The task:
The lines to copy from the data below are those that hold the string "VEXT".

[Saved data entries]
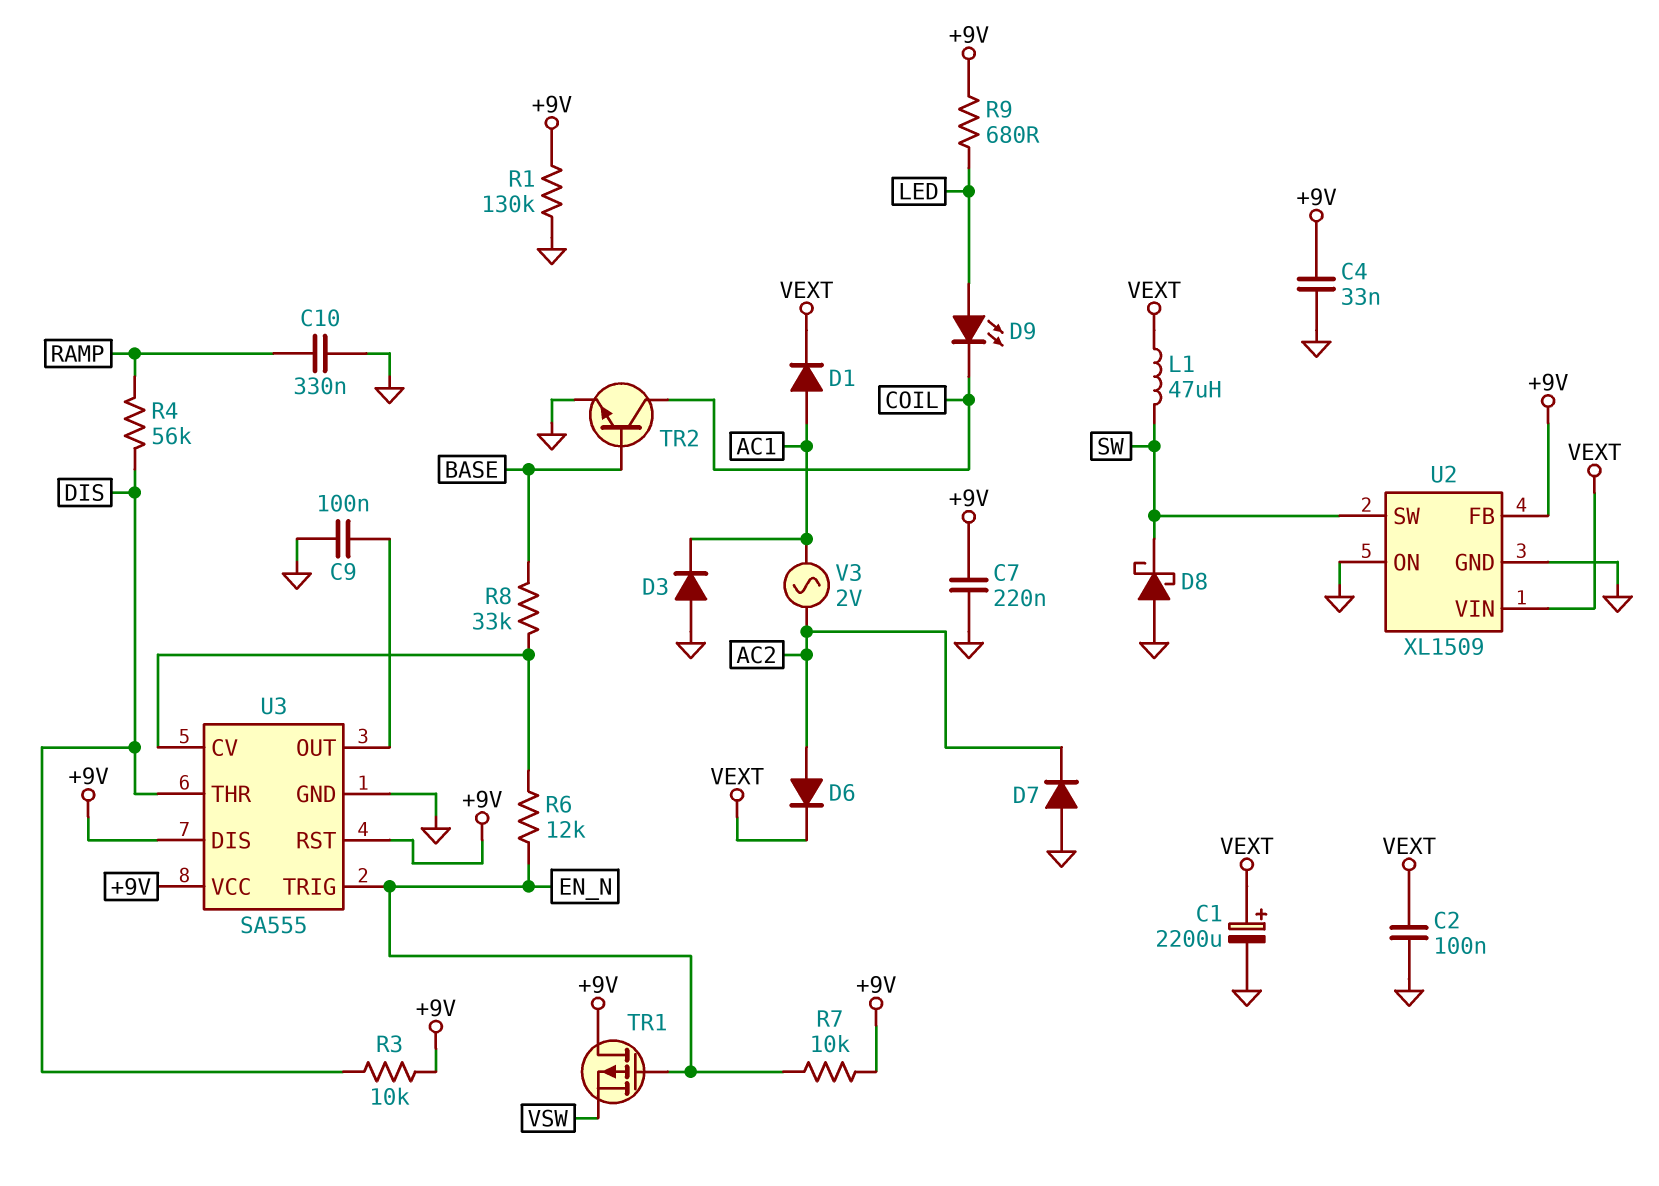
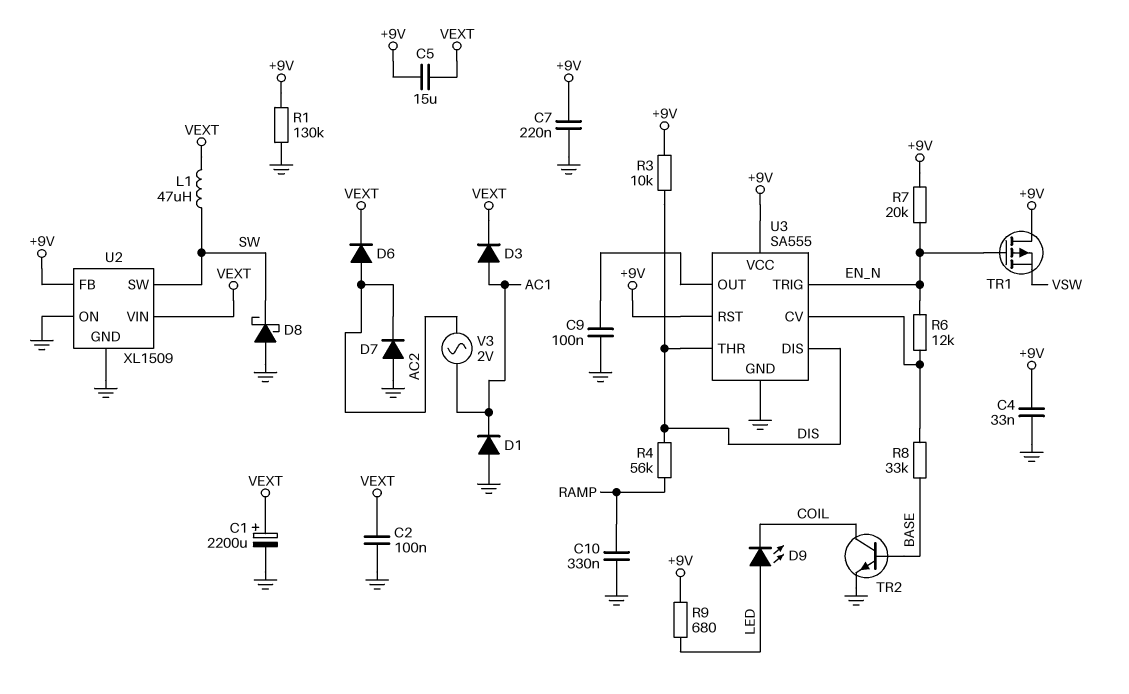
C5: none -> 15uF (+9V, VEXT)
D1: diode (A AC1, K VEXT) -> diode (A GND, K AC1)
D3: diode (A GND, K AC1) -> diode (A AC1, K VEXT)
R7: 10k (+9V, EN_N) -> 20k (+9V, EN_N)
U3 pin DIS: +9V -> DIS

Solution to this problem:
C5: none -> 15uF (+9V, VEXT)
D1: diode (A AC1, K VEXT) -> diode (A GND, K AC1)
D3: diode (A GND, K AC1) -> diode (A AC1, K VEXT)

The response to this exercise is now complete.